WHAT TO DO: Exactly as they appear, set down all the lines of the material.

TASK INPUT:
------

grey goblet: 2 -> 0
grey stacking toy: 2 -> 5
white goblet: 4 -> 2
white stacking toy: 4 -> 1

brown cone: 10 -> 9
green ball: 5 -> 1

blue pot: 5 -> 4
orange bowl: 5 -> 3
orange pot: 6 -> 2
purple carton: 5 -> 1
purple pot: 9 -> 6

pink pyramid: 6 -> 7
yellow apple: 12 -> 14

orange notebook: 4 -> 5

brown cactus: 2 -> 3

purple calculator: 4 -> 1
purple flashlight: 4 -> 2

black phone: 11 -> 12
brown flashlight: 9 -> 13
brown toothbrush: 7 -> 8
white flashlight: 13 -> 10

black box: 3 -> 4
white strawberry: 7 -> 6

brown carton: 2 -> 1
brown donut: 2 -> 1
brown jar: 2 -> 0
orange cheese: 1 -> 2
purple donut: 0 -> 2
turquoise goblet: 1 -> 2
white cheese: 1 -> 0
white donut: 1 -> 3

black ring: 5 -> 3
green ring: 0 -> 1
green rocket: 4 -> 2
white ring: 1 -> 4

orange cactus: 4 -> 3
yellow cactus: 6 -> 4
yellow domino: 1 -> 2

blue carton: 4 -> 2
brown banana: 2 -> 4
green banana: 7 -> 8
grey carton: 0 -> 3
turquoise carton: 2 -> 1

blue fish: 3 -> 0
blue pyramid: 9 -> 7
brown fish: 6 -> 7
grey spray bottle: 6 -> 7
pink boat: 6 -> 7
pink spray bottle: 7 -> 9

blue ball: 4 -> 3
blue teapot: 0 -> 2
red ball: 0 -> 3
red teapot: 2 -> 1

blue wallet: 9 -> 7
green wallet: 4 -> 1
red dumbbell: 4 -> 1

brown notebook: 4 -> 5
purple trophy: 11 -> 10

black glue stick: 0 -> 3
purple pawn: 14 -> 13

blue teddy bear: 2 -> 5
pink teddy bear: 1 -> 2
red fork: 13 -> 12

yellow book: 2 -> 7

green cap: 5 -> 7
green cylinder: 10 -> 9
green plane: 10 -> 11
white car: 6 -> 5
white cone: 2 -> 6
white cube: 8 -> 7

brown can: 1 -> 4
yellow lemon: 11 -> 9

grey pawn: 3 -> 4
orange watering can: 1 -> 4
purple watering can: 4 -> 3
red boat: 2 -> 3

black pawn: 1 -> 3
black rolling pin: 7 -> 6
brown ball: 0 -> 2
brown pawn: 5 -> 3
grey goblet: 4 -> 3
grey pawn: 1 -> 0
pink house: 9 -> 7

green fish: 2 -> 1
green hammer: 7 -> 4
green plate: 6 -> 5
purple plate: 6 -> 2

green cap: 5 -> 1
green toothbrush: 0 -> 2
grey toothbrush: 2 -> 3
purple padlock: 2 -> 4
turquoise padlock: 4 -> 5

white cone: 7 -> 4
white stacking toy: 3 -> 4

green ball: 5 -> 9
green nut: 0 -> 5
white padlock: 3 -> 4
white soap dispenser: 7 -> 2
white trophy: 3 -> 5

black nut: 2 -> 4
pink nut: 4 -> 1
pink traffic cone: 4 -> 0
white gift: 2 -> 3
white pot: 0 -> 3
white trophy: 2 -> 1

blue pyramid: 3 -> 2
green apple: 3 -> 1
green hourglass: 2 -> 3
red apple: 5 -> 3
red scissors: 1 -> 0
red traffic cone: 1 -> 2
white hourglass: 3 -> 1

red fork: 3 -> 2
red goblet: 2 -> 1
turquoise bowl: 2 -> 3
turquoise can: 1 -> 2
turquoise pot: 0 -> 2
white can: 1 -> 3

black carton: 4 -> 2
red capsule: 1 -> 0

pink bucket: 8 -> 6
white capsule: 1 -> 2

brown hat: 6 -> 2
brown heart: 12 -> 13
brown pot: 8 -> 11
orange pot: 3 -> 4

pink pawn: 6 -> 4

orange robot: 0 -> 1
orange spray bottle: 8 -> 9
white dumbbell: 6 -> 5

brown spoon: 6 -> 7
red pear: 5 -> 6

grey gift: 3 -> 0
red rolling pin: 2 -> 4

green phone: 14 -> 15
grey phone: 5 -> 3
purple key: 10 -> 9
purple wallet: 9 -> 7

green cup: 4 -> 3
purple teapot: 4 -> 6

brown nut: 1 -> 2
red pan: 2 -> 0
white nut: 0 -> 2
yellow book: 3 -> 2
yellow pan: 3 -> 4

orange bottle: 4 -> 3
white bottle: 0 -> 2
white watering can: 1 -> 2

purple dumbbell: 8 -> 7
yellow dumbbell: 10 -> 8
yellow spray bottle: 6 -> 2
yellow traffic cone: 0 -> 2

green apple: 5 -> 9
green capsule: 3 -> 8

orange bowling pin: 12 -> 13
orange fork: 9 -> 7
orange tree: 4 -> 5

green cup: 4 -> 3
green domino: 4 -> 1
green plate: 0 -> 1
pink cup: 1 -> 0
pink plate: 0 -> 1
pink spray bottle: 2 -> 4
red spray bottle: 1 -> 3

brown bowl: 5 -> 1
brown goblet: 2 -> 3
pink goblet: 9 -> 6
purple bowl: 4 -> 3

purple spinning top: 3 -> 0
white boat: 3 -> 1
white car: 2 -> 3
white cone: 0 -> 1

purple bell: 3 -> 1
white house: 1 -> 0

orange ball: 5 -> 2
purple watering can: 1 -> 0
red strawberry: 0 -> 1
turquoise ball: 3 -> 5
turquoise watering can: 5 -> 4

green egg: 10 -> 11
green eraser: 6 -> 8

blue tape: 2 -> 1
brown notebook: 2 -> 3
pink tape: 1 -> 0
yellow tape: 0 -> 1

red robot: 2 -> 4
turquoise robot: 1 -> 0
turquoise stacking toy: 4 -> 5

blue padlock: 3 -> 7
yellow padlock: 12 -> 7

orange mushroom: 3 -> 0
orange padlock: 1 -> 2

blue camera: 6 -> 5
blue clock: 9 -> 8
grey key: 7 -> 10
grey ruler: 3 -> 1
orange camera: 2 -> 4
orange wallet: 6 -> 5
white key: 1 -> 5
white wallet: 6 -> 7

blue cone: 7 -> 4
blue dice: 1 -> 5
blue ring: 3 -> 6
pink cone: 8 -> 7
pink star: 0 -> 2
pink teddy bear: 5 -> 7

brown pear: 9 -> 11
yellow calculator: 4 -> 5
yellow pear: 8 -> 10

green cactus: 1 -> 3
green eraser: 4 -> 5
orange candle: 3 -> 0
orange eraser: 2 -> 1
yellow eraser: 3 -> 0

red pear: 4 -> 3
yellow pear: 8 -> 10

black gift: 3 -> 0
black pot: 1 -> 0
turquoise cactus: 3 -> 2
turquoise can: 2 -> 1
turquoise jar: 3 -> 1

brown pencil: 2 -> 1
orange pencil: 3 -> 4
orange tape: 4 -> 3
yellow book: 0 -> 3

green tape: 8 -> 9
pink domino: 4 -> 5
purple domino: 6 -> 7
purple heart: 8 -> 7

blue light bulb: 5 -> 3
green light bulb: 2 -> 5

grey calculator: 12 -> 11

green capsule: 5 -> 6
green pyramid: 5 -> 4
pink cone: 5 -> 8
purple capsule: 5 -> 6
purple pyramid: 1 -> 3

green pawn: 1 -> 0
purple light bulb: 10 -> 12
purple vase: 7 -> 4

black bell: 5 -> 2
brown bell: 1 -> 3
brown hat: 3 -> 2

------

EXERCISE SOLUTION:
grey goblet: 2 -> 0
grey stacking toy: 2 -> 5
white goblet: 4 -> 2
white stacking toy: 4 -> 1

brown cone: 10 -> 9
green ball: 5 -> 1

blue pot: 5 -> 4
orange bowl: 5 -> 3
orange pot: 6 -> 2
purple carton: 5 -> 1
purple pot: 9 -> 6

pink pyramid: 6 -> 7
yellow apple: 12 -> 14

orange notebook: 4 -> 5

brown cactus: 2 -> 3

purple calculator: 4 -> 1
purple flashlight: 4 -> 2

black phone: 11 -> 12
brown flashlight: 9 -> 13
brown toothbrush: 7 -> 8
white flashlight: 13 -> 10

black box: 3 -> 4
white strawberry: 7 -> 6

brown carton: 2 -> 1
brown donut: 2 -> 1
brown jar: 2 -> 0
orange cheese: 1 -> 2
purple donut: 0 -> 2
turquoise goblet: 1 -> 2
white cheese: 1 -> 0
white donut: 1 -> 3

black ring: 5 -> 3
green ring: 0 -> 1
green rocket: 4 -> 2
white ring: 1 -> 4

orange cactus: 4 -> 3
yellow cactus: 6 -> 4
yellow domino: 1 -> 2

blue carton: 4 -> 2
brown banana: 2 -> 4
green banana: 7 -> 8
grey carton: 0 -> 3
turquoise carton: 2 -> 1

blue fish: 3 -> 0
blue pyramid: 9 -> 7
brown fish: 6 -> 7
grey spray bottle: 6 -> 7
pink boat: 6 -> 7
pink spray bottle: 7 -> 9

blue ball: 4 -> 3
blue teapot: 0 -> 2
red ball: 0 -> 3
red teapot: 2 -> 1

blue wallet: 9 -> 7
green wallet: 4 -> 1
red dumbbell: 4 -> 1

brown notebook: 4 -> 5
purple trophy: 11 -> 10

black glue stick: 0 -> 3
purple pawn: 14 -> 13

blue teddy bear: 2 -> 5
pink teddy bear: 1 -> 2
red fork: 13 -> 12

yellow book: 2 -> 7

green cap: 5 -> 7
green cylinder: 10 -> 9
green plane: 10 -> 11
white car: 6 -> 5
white cone: 2 -> 6
white cube: 8 -> 7

brown can: 1 -> 4
yellow lemon: 11 -> 9

grey pawn: 3 -> 4
orange watering can: 1 -> 4
purple watering can: 4 -> 3
red boat: 2 -> 3

black pawn: 1 -> 3
black rolling pin: 7 -> 6
brown ball: 0 -> 2
brown pawn: 5 -> 3
grey goblet: 4 -> 3
grey pawn: 1 -> 0
pink house: 9 -> 7

green fish: 2 -> 1
green hammer: 7 -> 4
green plate: 6 -> 5
purple plate: 6 -> 2

green cap: 5 -> 1
green toothbrush: 0 -> 2
grey toothbrush: 2 -> 3
purple padlock: 2 -> 4
turquoise padlock: 4 -> 5

white cone: 7 -> 4
white stacking toy: 3 -> 4

green ball: 5 -> 9
green nut: 0 -> 5
white padlock: 3 -> 4
white soap dispenser: 7 -> 2
white trophy: 3 -> 5

black nut: 2 -> 4
pink nut: 4 -> 1
pink traffic cone: 4 -> 0
white gift: 2 -> 3
white pot: 0 -> 3
white trophy: 2 -> 1

blue pyramid: 3 -> 2
green apple: 3 -> 1
green hourglass: 2 -> 3
red apple: 5 -> 3
red scissors: 1 -> 0
red traffic cone: 1 -> 2
white hourglass: 3 -> 1

red fork: 3 -> 2
red goblet: 2 -> 1
turquoise bowl: 2 -> 3
turquoise can: 1 -> 2
turquoise pot: 0 -> 2
white can: 1 -> 3

black carton: 4 -> 2
red capsule: 1 -> 0

pink bucket: 8 -> 6
white capsule: 1 -> 2

brown hat: 6 -> 2
brown heart: 12 -> 13
brown pot: 8 -> 11
orange pot: 3 -> 4

pink pawn: 6 -> 4

orange robot: 0 -> 1
orange spray bottle: 8 -> 9
white dumbbell: 6 -> 5

brown spoon: 6 -> 7
red pear: 5 -> 6

grey gift: 3 -> 0
red rolling pin: 2 -> 4

green phone: 14 -> 15
grey phone: 5 -> 3
purple key: 10 -> 9
purple wallet: 9 -> 7

green cup: 4 -> 3
purple teapot: 4 -> 6

brown nut: 1 -> 2
red pan: 2 -> 0
white nut: 0 -> 2
yellow book: 3 -> 2
yellow pan: 3 -> 4

orange bottle: 4 -> 3
white bottle: 0 -> 2
white watering can: 1 -> 2

purple dumbbell: 8 -> 7
yellow dumbbell: 10 -> 8
yellow spray bottle: 6 -> 2
yellow traffic cone: 0 -> 2

green apple: 5 -> 9
green capsule: 3 -> 8

orange bowling pin: 12 -> 13
orange fork: 9 -> 7
orange tree: 4 -> 5

green cup: 4 -> 3
green domino: 4 -> 1
green plate: 0 -> 1
pink cup: 1 -> 0
pink plate: 0 -> 1
pink spray bottle: 2 -> 4
red spray bottle: 1 -> 3

brown bowl: 5 -> 1
brown goblet: 2 -> 3
pink goblet: 9 -> 6
purple bowl: 4 -> 3

purple spinning top: 3 -> 0
white boat: 3 -> 1
white car: 2 -> 3
white cone: 0 -> 1

purple bell: 3 -> 1
white house: 1 -> 0

orange ball: 5 -> 2
purple watering can: 1 -> 0
red strawberry: 0 -> 1
turquoise ball: 3 -> 5
turquoise watering can: 5 -> 4

green egg: 10 -> 11
green eraser: 6 -> 8

blue tape: 2 -> 1
brown notebook: 2 -> 3
pink tape: 1 -> 0
yellow tape: 0 -> 1

red robot: 2 -> 4
turquoise robot: 1 -> 0
turquoise stacking toy: 4 -> 5

blue padlock: 3 -> 7
yellow padlock: 12 -> 7

orange mushroom: 3 -> 0
orange padlock: 1 -> 2

blue camera: 6 -> 5
blue clock: 9 -> 8
grey key: 7 -> 10
grey ruler: 3 -> 1
orange camera: 2 -> 4
orange wallet: 6 -> 5
white key: 1 -> 5
white wallet: 6 -> 7

blue cone: 7 -> 4
blue dice: 1 -> 5
blue ring: 3 -> 6
pink cone: 8 -> 7
pink star: 0 -> 2
pink teddy bear: 5 -> 7

brown pear: 9 -> 11
yellow calculator: 4 -> 5
yellow pear: 8 -> 10

green cactus: 1 -> 3
green eraser: 4 -> 5
orange candle: 3 -> 0
orange eraser: 2 -> 1
yellow eraser: 3 -> 0

red pear: 4 -> 3
yellow pear: 8 -> 10

black gift: 3 -> 0
black pot: 1 -> 0
turquoise cactus: 3 -> 2
turquoise can: 2 -> 1
turquoise jar: 3 -> 1

brown pencil: 2 -> 1
orange pencil: 3 -> 4
orange tape: 4 -> 3
yellow book: 0 -> 3

green tape: 8 -> 9
pink domino: 4 -> 5
purple domino: 6 -> 7
purple heart: 8 -> 7

blue light bulb: 5 -> 3
green light bulb: 2 -> 5

grey calculator: 12 -> 11

green capsule: 5 -> 6
green pyramid: 5 -> 4
pink cone: 5 -> 8
purple capsule: 5 -> 6
purple pyramid: 1 -> 3

green pawn: 1 -> 0
purple light bulb: 10 -> 12
purple vase: 7 -> 4

black bell: 5 -> 2
brown bell: 1 -> 3
brown hat: 3 -> 2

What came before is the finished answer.